**Your goal**: Return all of the data exactly, omitting any images.

Scene difference descriptions:
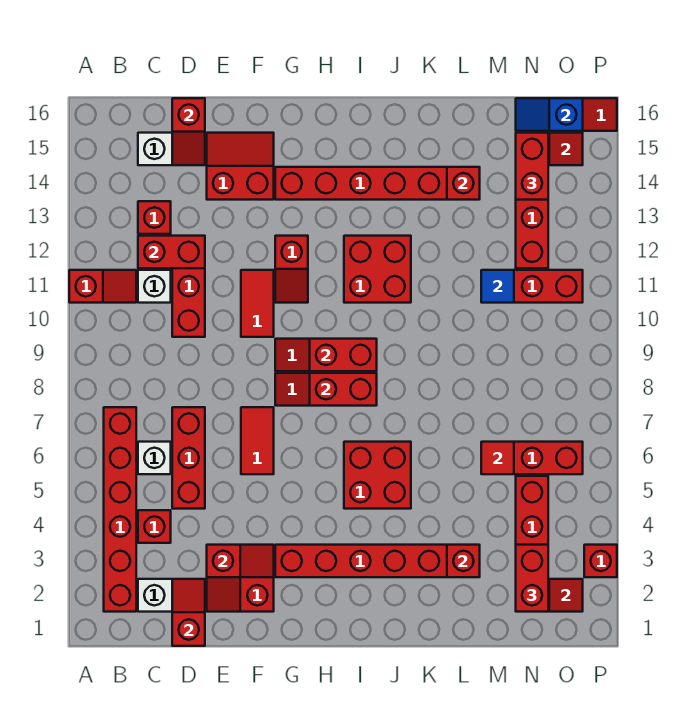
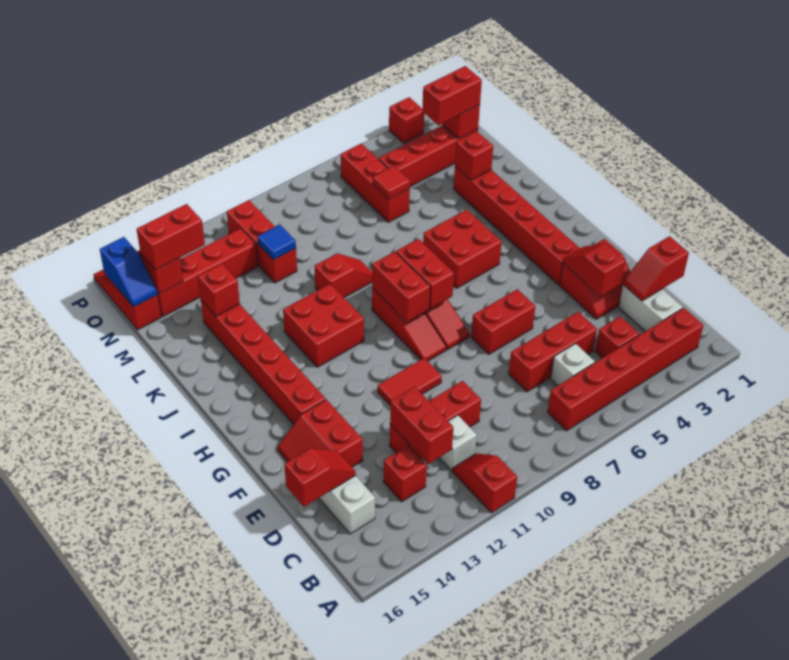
red tile F6:F7 level 1 -> red brick F6:F7 level 1
red slope G11:G12 level 1 top 12 -> red slope K9:K10 level 1 top 10

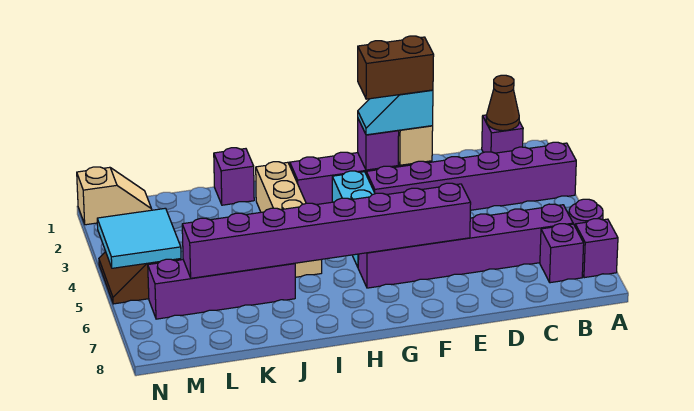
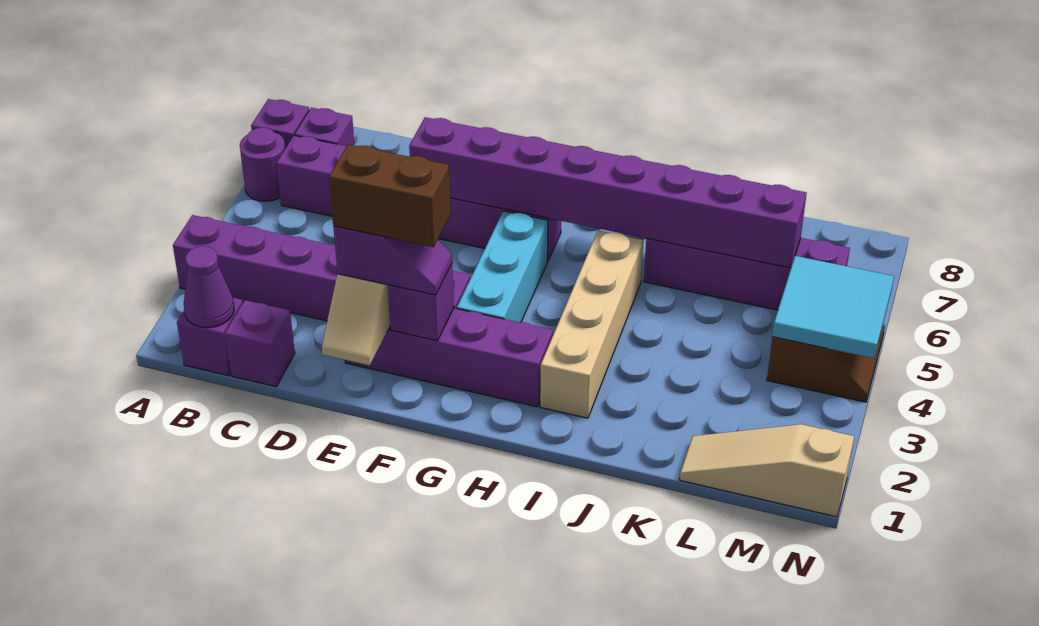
brown cone B1 level 2 -> purple cone B1 level 2
cyan slope E2:F2 level 3 top E -> purple slope E2:F2 level 3 top E
purple brick J1 level 1 -> purple brick C1 level 1
tan slope M1:N1 level 1 top N -> tan slope L1:N1 level 1 top N

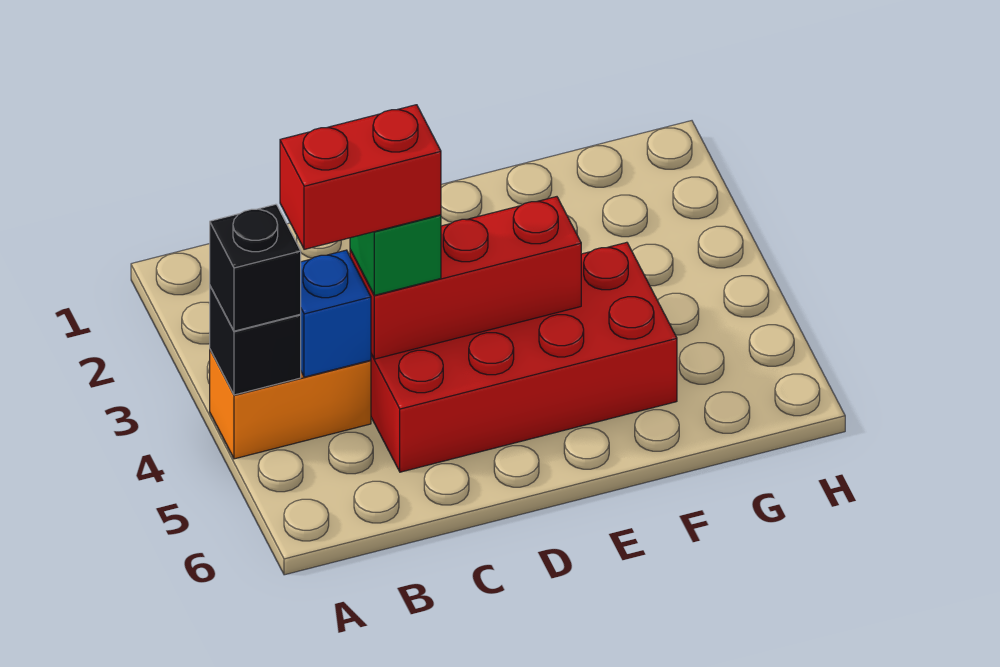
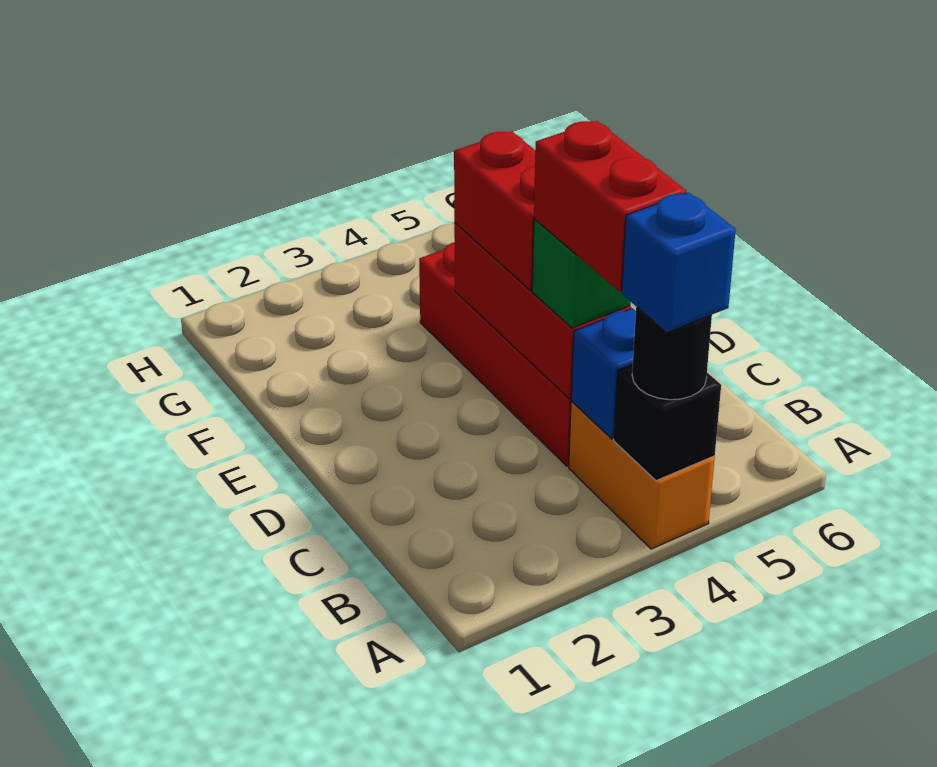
black brick A4 level 3 -> black round brick A4 level 3
none -> blue brick A4 level 4
none -> red brick D4:E4 level 3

**Solution to this exercise**:
red tile F6:F7 level 1 -> red brick F6:F7 level 1
red slope G11:G12 level 1 top 12 -> red slope K9:K10 level 1 top 10

brown cone B1 level 2 -> purple cone B1 level 2
cyan slope E2:F2 level 3 top E -> purple slope E2:F2 level 3 top E
purple brick J1 level 1 -> purple brick C1 level 1
tan slope M1:N1 level 1 top N -> tan slope L1:N1 level 1 top N

black brick A4 level 3 -> black round brick A4 level 3
none -> blue brick A4 level 4
none -> red brick D4:E4 level 3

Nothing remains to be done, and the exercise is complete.